### INPUT
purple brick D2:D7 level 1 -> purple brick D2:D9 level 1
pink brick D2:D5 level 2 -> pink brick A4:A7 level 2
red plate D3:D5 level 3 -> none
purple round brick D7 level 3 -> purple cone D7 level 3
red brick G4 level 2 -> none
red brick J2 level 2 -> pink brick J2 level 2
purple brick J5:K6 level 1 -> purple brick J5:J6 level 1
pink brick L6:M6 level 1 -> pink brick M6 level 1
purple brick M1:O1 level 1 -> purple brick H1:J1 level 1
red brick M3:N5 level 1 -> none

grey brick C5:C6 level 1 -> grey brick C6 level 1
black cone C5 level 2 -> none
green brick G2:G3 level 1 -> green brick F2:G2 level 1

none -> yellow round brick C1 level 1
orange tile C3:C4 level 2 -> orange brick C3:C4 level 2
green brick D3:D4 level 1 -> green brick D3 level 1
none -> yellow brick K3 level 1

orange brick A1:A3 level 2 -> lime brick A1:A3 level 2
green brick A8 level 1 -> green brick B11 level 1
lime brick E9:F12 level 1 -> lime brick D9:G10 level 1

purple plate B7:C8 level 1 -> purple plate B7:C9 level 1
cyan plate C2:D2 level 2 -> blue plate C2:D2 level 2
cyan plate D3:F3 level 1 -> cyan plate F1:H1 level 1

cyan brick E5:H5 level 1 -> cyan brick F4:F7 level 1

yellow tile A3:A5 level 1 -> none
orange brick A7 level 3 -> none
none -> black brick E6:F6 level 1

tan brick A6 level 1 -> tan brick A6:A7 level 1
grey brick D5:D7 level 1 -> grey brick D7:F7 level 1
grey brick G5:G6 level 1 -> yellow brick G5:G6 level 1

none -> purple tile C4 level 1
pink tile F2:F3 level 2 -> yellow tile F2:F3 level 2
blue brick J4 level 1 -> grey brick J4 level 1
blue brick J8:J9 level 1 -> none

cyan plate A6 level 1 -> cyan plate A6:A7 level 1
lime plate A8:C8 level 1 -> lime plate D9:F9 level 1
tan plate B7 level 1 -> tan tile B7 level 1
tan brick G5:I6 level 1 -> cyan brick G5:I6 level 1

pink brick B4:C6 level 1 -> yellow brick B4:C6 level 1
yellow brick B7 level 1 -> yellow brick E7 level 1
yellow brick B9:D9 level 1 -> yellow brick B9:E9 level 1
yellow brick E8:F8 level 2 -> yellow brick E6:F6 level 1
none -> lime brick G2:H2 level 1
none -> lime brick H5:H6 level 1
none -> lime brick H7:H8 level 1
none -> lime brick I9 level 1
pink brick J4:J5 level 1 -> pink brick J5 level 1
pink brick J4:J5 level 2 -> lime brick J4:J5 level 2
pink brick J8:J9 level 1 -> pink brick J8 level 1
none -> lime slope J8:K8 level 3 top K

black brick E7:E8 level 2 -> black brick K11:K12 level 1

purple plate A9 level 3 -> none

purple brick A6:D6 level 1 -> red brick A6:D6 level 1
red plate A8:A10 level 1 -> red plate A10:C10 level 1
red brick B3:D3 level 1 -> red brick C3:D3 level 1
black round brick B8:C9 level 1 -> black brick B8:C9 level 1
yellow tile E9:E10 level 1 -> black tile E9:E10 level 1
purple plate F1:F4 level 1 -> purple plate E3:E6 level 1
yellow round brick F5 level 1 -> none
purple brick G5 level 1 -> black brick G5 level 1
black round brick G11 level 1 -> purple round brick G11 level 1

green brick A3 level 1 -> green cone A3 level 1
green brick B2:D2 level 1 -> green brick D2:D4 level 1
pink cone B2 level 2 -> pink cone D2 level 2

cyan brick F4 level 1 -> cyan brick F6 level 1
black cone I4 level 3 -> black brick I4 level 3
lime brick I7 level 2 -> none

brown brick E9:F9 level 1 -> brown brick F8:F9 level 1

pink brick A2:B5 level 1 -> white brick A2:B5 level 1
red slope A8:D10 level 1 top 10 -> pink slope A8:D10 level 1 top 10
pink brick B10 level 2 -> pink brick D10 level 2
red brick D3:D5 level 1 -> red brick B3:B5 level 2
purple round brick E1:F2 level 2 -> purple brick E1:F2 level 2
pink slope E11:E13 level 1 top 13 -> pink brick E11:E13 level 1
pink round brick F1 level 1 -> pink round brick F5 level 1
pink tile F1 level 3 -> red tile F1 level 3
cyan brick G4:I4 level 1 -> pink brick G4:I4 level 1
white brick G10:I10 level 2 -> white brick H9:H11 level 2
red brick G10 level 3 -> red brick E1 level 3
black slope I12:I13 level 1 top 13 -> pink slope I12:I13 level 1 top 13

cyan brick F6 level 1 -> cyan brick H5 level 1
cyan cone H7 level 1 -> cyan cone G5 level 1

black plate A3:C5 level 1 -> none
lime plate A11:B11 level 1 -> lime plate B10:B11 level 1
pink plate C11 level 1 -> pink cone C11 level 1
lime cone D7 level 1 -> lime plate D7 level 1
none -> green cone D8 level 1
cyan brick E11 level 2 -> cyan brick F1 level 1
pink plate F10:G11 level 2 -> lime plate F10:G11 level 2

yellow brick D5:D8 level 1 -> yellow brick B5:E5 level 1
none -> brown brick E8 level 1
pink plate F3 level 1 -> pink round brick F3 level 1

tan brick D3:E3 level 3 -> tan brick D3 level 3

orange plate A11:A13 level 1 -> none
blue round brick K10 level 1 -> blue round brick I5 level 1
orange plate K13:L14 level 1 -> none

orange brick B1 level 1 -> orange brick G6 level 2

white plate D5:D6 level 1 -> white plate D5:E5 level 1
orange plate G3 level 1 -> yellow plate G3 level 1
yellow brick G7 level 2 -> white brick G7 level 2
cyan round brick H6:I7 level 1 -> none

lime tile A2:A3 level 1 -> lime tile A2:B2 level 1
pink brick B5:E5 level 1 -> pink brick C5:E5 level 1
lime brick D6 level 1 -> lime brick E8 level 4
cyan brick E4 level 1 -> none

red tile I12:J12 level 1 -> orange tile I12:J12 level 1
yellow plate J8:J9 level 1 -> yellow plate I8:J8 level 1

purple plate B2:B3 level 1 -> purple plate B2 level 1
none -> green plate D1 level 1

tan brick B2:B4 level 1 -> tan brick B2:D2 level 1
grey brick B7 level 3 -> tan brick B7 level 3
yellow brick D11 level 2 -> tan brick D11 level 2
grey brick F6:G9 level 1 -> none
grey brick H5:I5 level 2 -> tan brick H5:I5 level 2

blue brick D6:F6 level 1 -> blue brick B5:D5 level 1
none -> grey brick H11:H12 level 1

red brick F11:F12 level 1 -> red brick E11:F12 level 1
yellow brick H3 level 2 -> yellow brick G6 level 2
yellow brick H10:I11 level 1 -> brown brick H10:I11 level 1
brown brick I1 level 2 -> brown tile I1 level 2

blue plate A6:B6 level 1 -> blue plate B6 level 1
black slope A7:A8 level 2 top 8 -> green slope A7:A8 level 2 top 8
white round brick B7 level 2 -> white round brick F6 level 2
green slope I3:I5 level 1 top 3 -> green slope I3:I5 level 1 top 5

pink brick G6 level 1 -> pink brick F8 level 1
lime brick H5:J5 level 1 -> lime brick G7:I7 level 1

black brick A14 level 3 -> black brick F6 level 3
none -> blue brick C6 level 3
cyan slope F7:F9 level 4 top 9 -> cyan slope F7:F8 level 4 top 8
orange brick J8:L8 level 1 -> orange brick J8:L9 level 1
######
YOUR TASK -> Give back, word for word, only the lines above from the line holding "orange brick A7 level 3 -> none" to the line holding "lime plate A8:C8", both included.

RESPONSE ->
orange brick A7 level 3 -> none
none -> black brick E6:F6 level 1

tan brick A6 level 1 -> tan brick A6:A7 level 1
grey brick D5:D7 level 1 -> grey brick D7:F7 level 1
grey brick G5:G6 level 1 -> yellow brick G5:G6 level 1

none -> purple tile C4 level 1
pink tile F2:F3 level 2 -> yellow tile F2:F3 level 2
blue brick J4 level 1 -> grey brick J4 level 1
blue brick J8:J9 level 1 -> none

cyan plate A6 level 1 -> cyan plate A6:A7 level 1
lime plate A8:C8 level 1 -> lime plate D9:F9 level 1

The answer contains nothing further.